*** Opening of DATA EXCERPTS ***

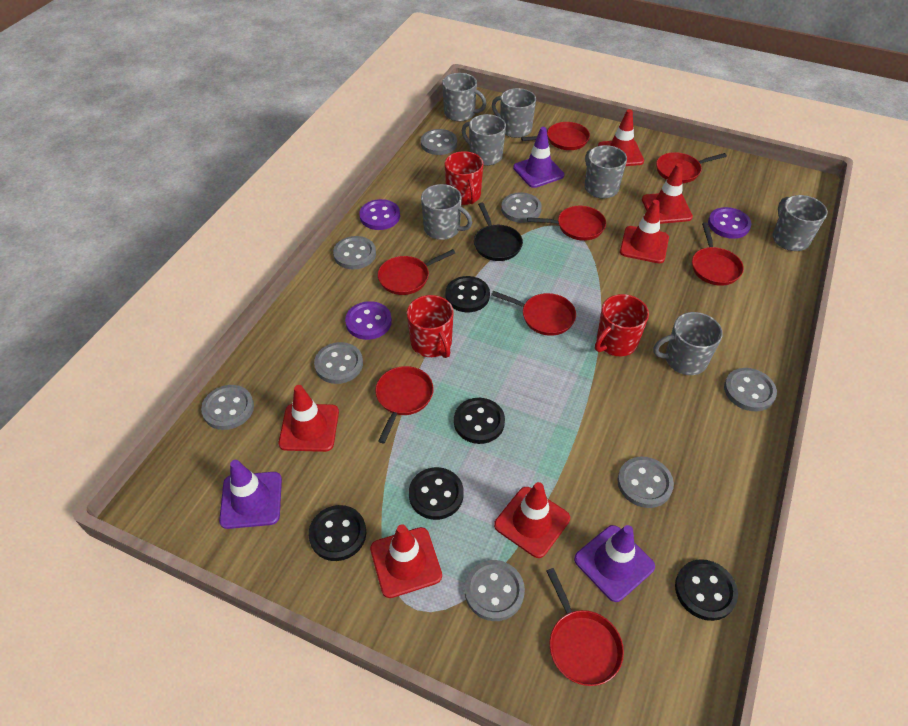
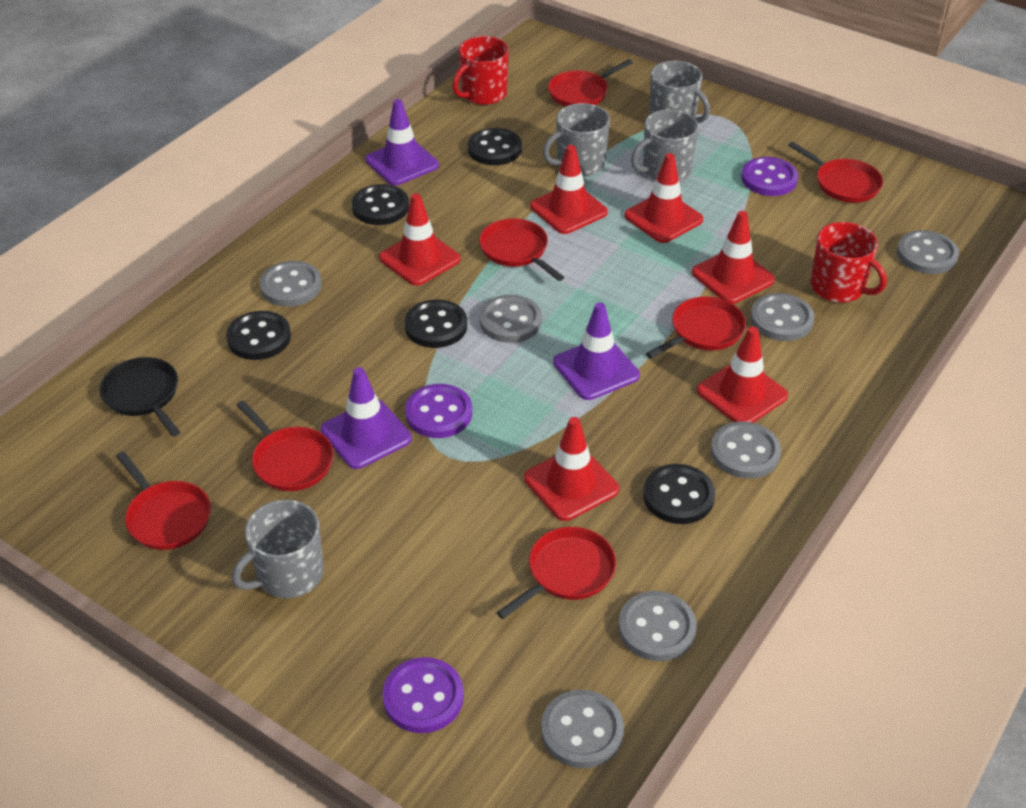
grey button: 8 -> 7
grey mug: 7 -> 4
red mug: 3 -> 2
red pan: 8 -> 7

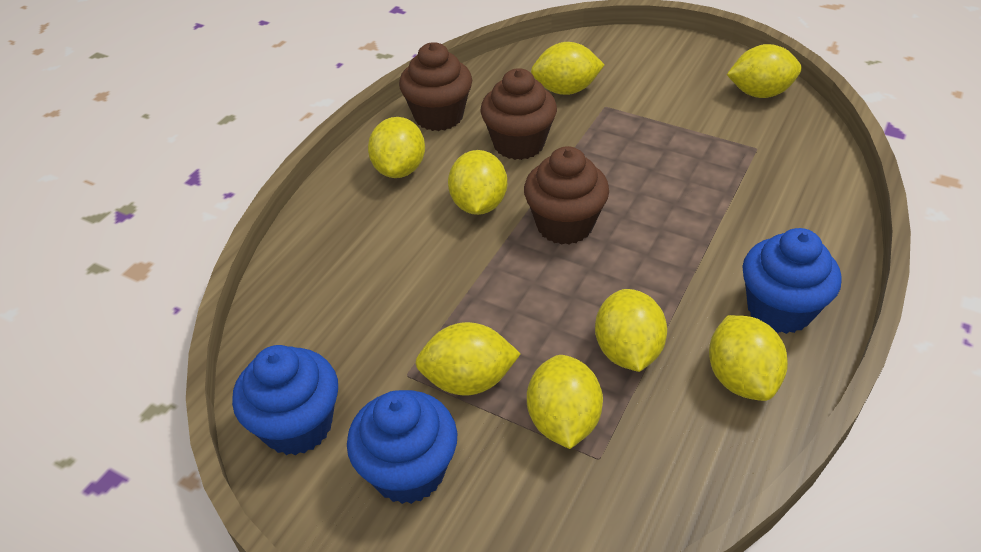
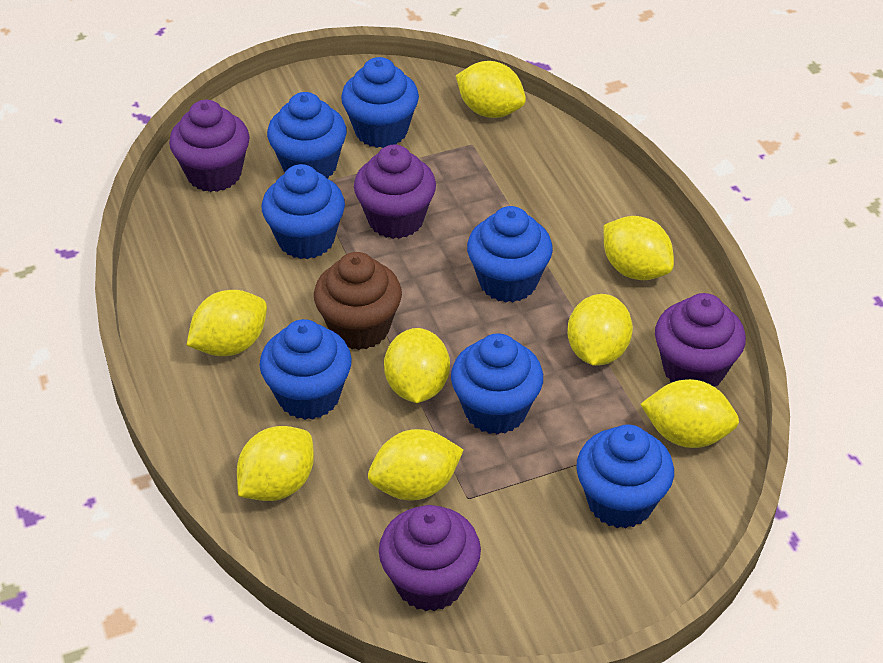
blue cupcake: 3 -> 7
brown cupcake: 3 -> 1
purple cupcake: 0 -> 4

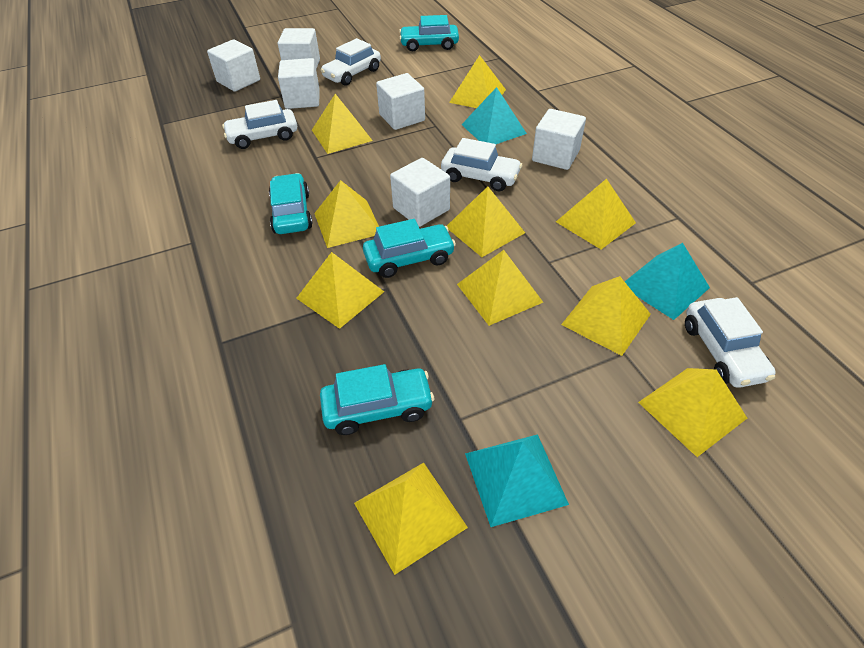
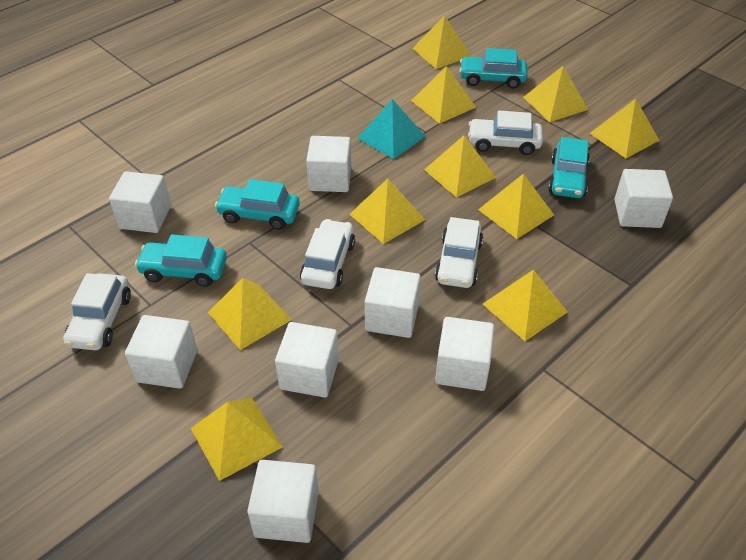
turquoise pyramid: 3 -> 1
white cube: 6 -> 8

*** Close of DATA EXCERPTS ***
*** Opening of DATA EXCERPTS ***

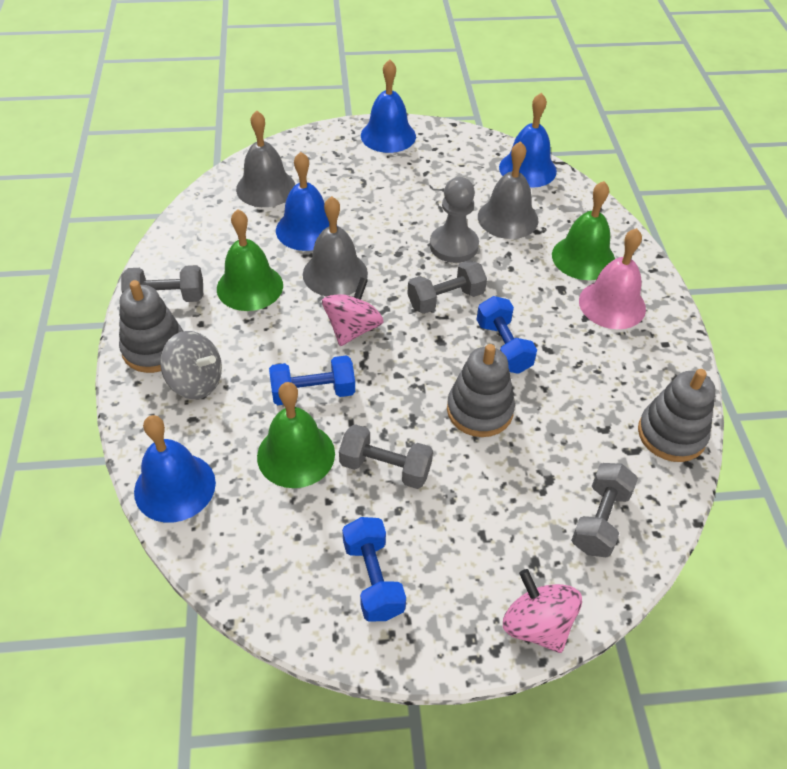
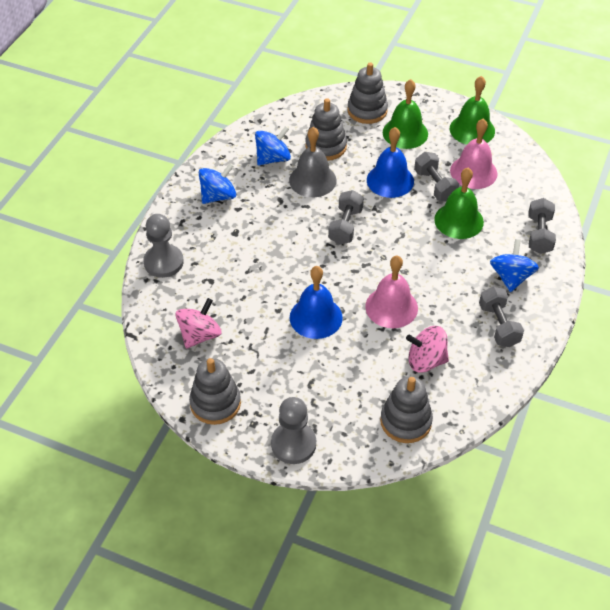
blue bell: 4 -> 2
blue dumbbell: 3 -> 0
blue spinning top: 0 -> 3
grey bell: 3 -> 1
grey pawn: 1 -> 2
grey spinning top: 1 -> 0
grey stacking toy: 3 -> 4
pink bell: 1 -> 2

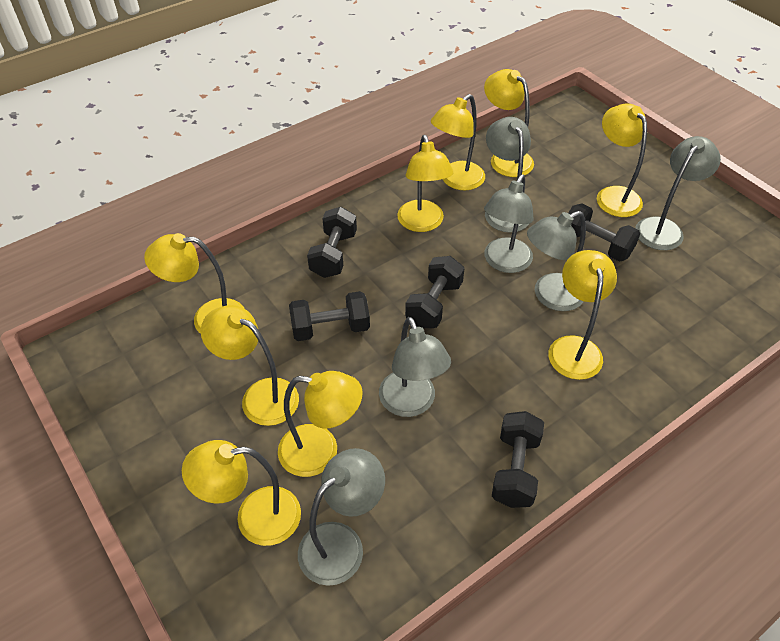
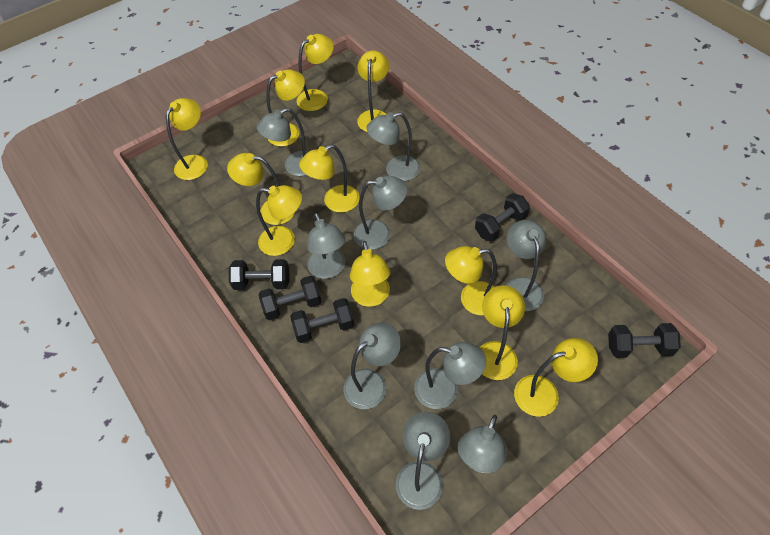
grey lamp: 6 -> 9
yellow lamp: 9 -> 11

*** Close of DATA EXCERPTS ***

§ **JOB ITEM**
Going by the entries above, repeat exactly the lines that start at the line with "grey pawn: 1 -> 2" and go on through the line with "yellow lamp: 9 -> 11". Pictures are not part of the copy.

§ **EXERCISE SOLUTION**
grey pawn: 1 -> 2
grey spinning top: 1 -> 0
grey stacking toy: 3 -> 4
pink bell: 1 -> 2

grey lamp: 6 -> 9
yellow lamp: 9 -> 11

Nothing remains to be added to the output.